(Before-and-after object listings)
*****

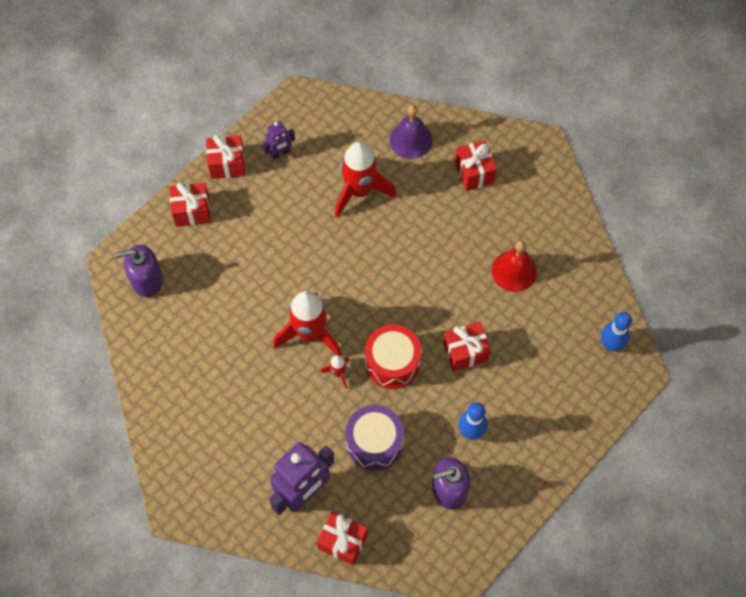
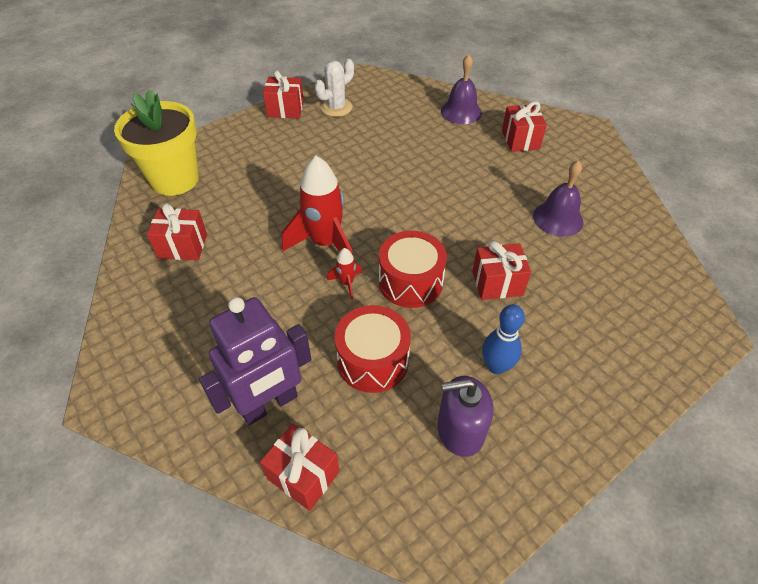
camera: 10 degrees right, 15 degrees down
(147, 280) = (175, 179): purple soap dispenser -> yellow flower pot
(192, 211) = (240, 136): red gift -> red gift (183, 246)
(280, 153) = (336, 107): purple robot -> white cactus
(359, 191) = (405, 140): red rocket -> none
(374, 443) = (373, 360): purple drum -> red drum
(514, 271) = (558, 218): red bell -> purple bell
(611, 344) = (674, 299): blue bowling pin -> none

*****

Find each line in the records above that contains "none", and copy it.

_Answer box:_
(359, 191) = (405, 140): red rocket -> none
(611, 344) = (674, 299): blue bowling pin -> none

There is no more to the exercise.